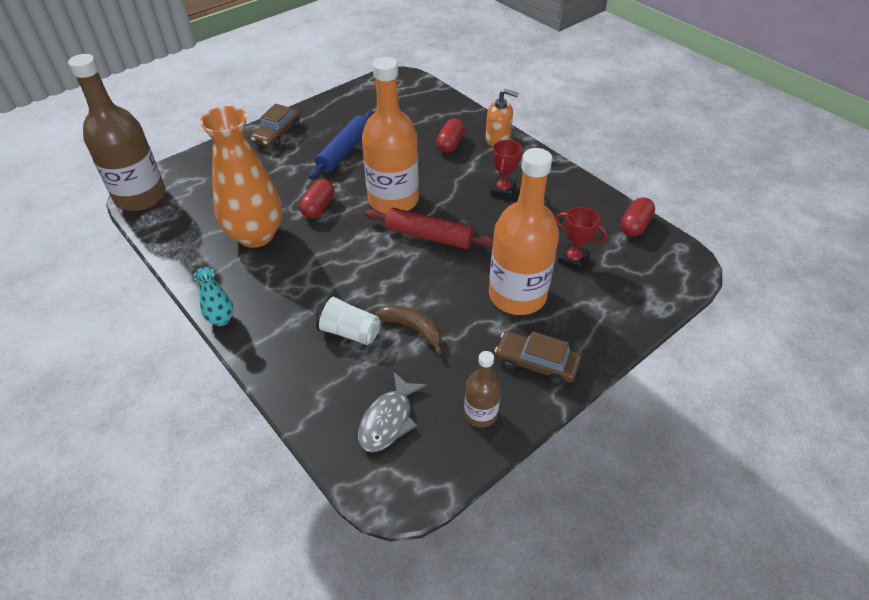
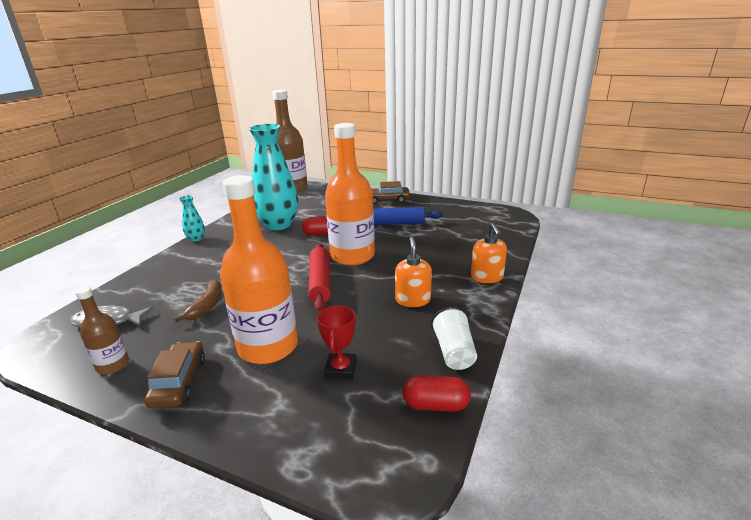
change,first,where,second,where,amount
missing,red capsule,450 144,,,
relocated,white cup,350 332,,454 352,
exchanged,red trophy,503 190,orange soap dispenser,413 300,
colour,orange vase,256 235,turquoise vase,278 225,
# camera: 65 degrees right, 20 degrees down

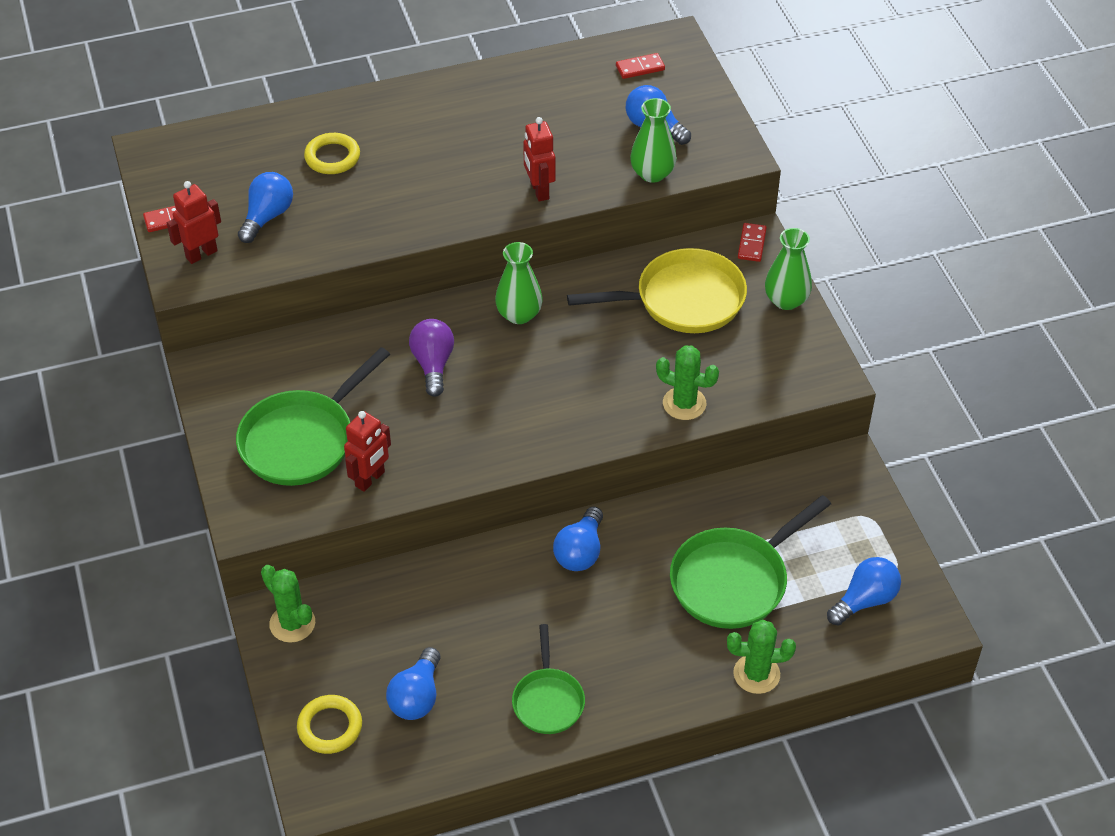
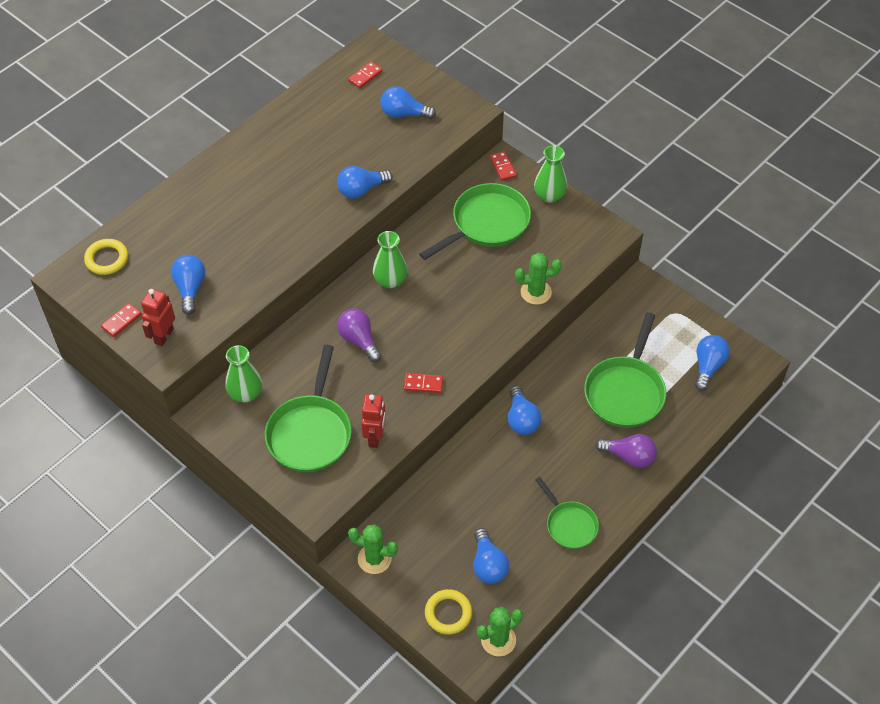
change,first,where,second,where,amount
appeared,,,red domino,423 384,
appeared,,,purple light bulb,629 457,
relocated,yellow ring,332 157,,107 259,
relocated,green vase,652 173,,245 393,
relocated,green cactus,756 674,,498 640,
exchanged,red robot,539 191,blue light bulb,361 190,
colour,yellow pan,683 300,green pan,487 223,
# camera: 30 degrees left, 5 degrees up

☆ ☆ ☆

## BRIEF
Only the pictures are to be dropped; all other material above must be repeated exactly.

## REPLY TO THE EXERCISE
change,first,where,second,where,amount
missing,red capsule,450 144,,,
relocated,white cup,350 332,,454 352,
exchanged,red trophy,503 190,orange soap dispenser,413 300,
colour,orange vase,256 235,turquoise vase,278 225,
# camera: 65 degrees right, 20 degrees down

change,first,where,second,where,amount
appeared,,,red domino,423 384,
appeared,,,purple light bulb,629 457,
relocated,yellow ring,332 157,,107 259,
relocated,green vase,652 173,,245 393,
relocated,green cactus,756 674,,498 640,
exchanged,red robot,539 191,blue light bulb,361 190,
colour,yellow pan,683 300,green pan,487 223,
# camera: 30 degrees left, 5 degrees up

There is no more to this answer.